> What you have to do:
The answer must be an exact copy of the lines from the one with "SD pin SCK: none -> D1" to the last line of the entries below, both included, and must contain no pictures.

> Input data:
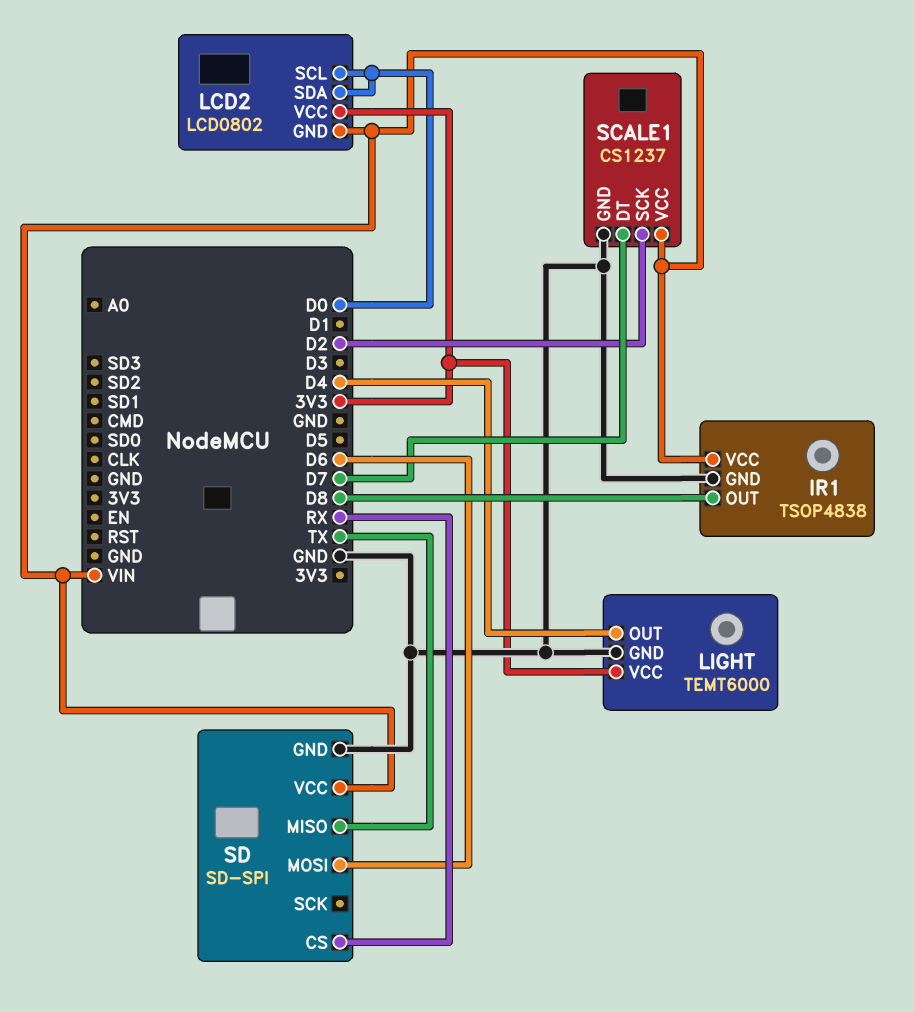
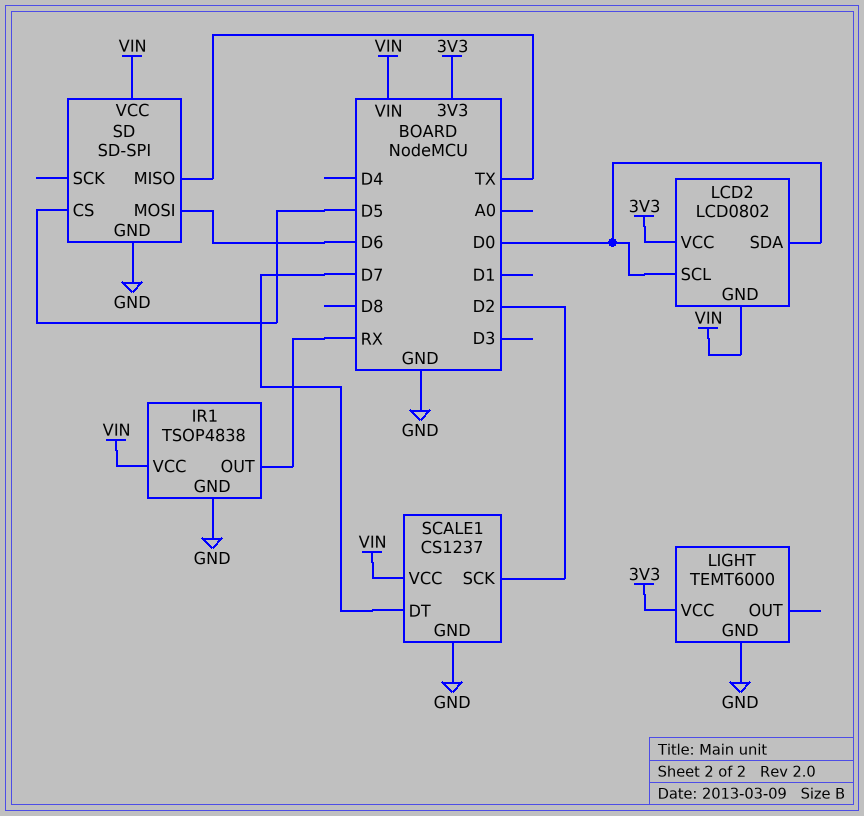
IR1 pin OUT: D8 -> RX
LIGHT pin OUT: D4 -> none
SD pin CS: RX -> D5

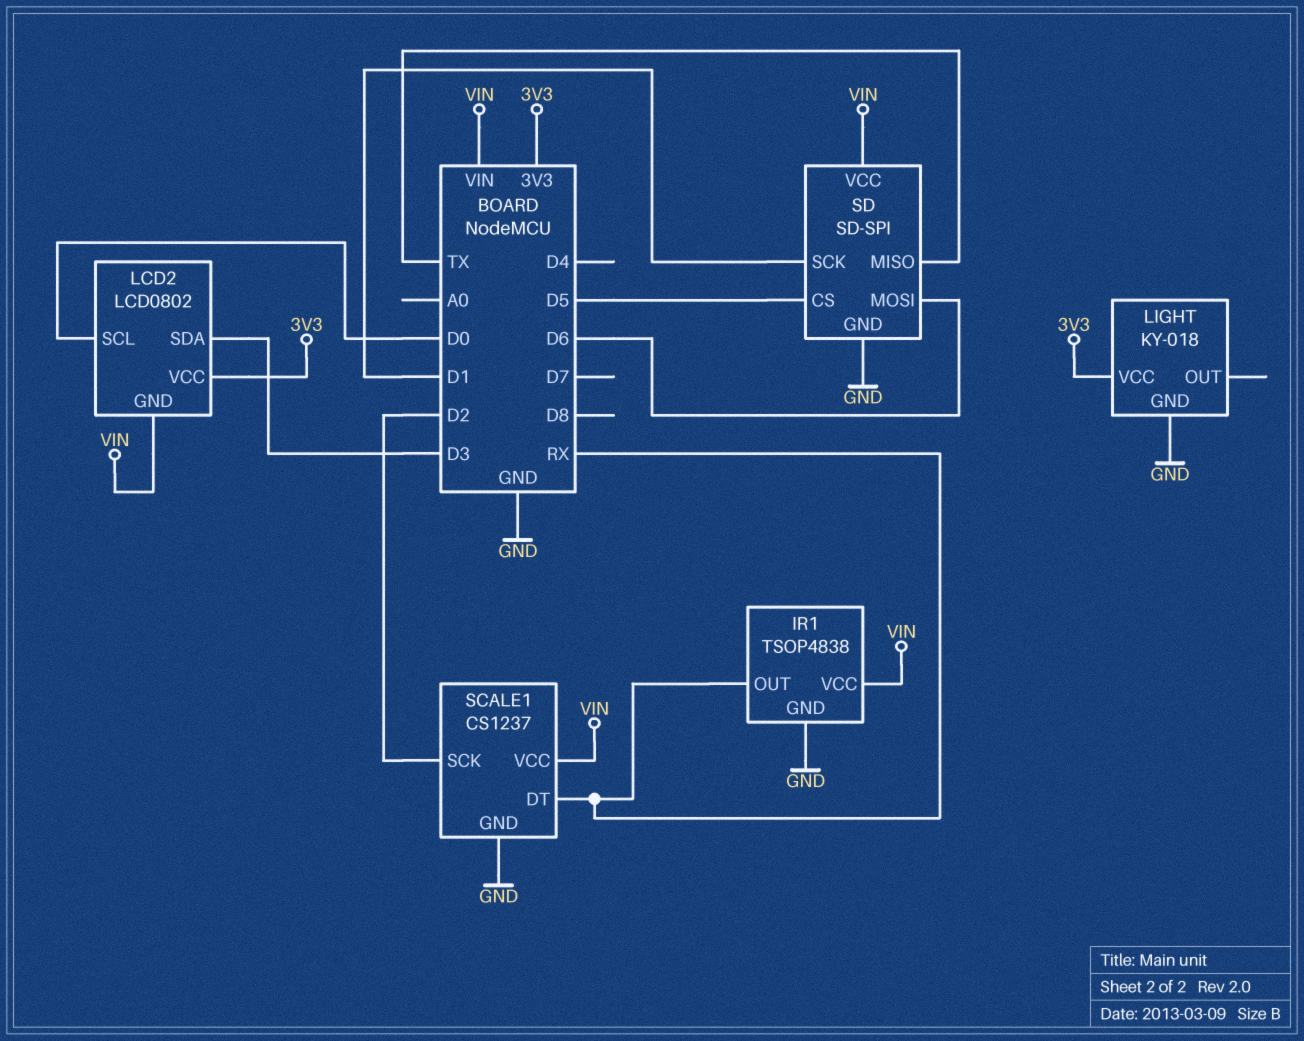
LCD2 pin SDA: D0 -> D3
LIGHT: TEMT6000 -> KY-018
SCALE1 pin DT: D7 -> RX
SD pin SCK: none -> D1

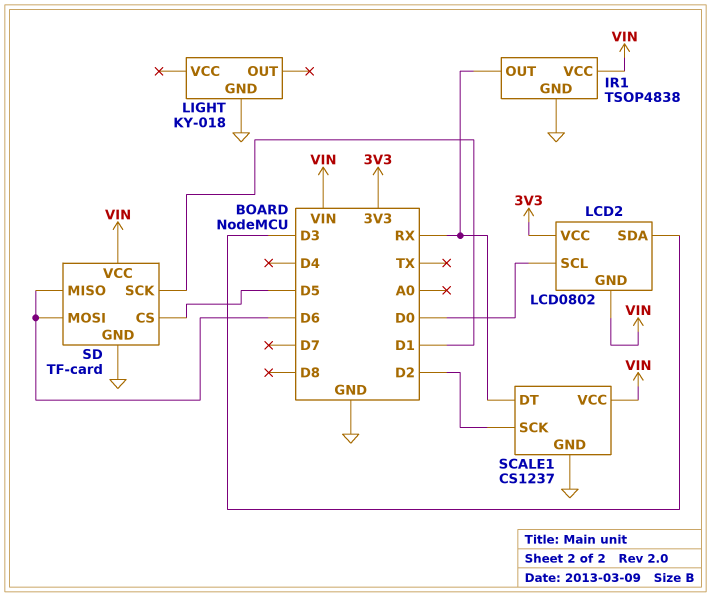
LIGHT pin VCC: 3V3 -> none
SD: SD-SPI -> TF-card
SD pin MISO: TX -> D6

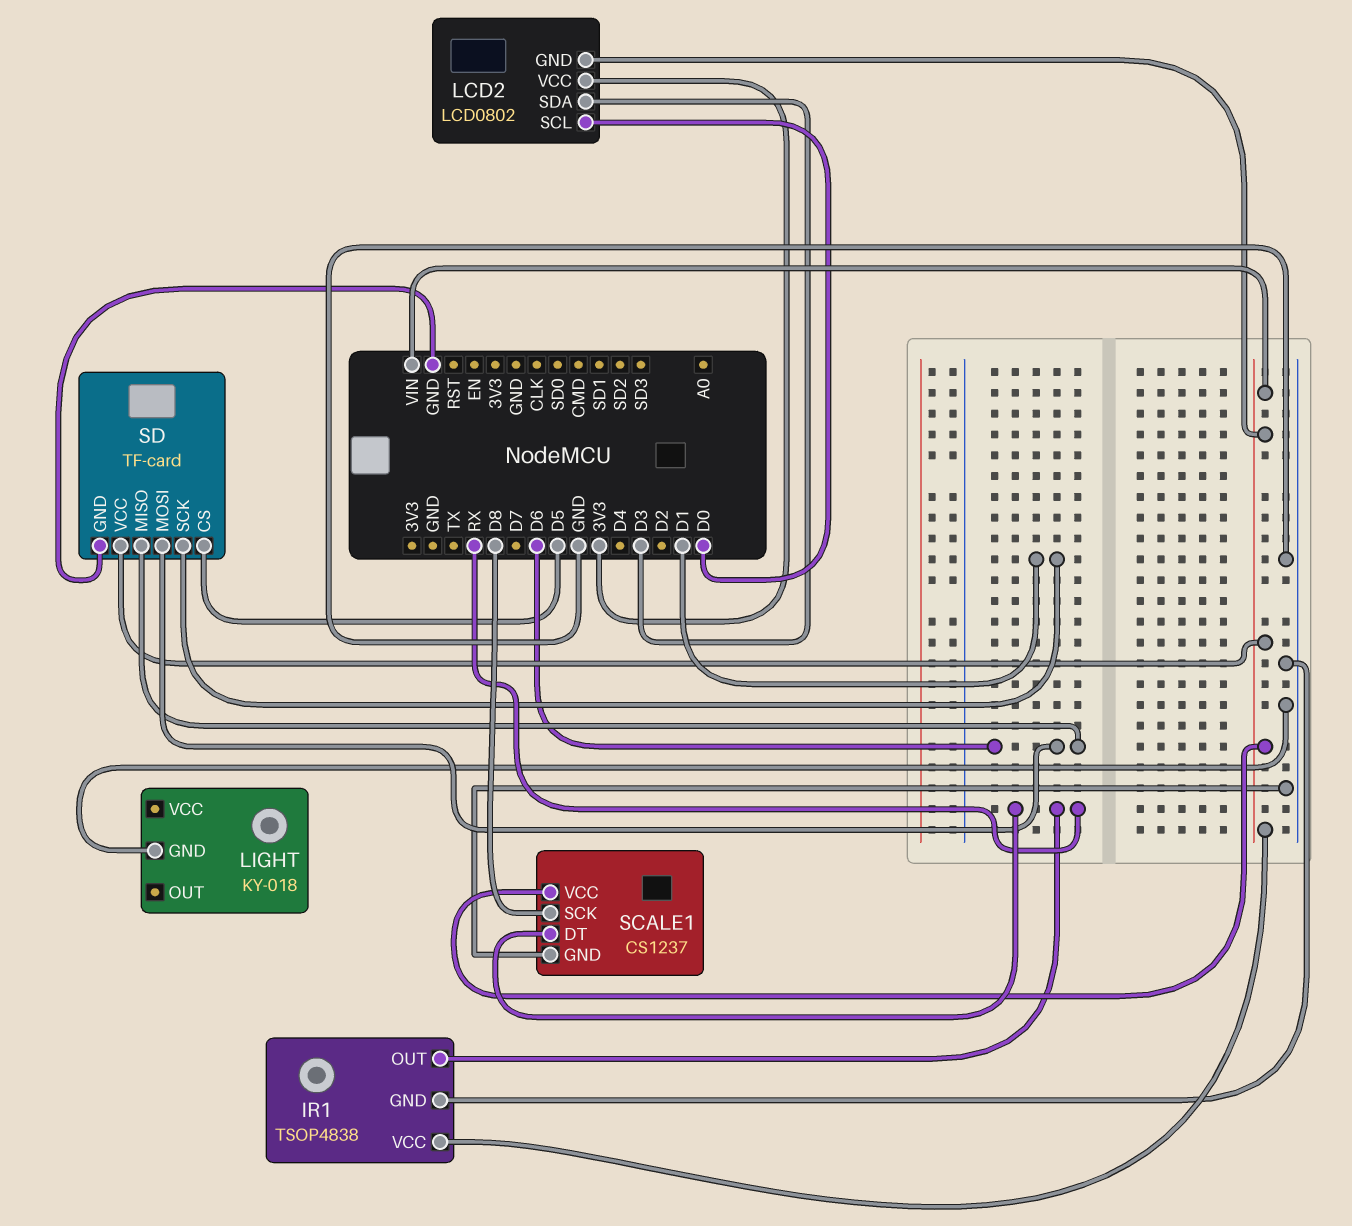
SCALE1 pin SCK: D2 -> D8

> Exercise output:
SD pin SCK: none -> D1

LIGHT pin VCC: 3V3 -> none
SD: SD-SPI -> TF-card
SD pin MISO: TX -> D6

SCALE1 pin SCK: D2 -> D8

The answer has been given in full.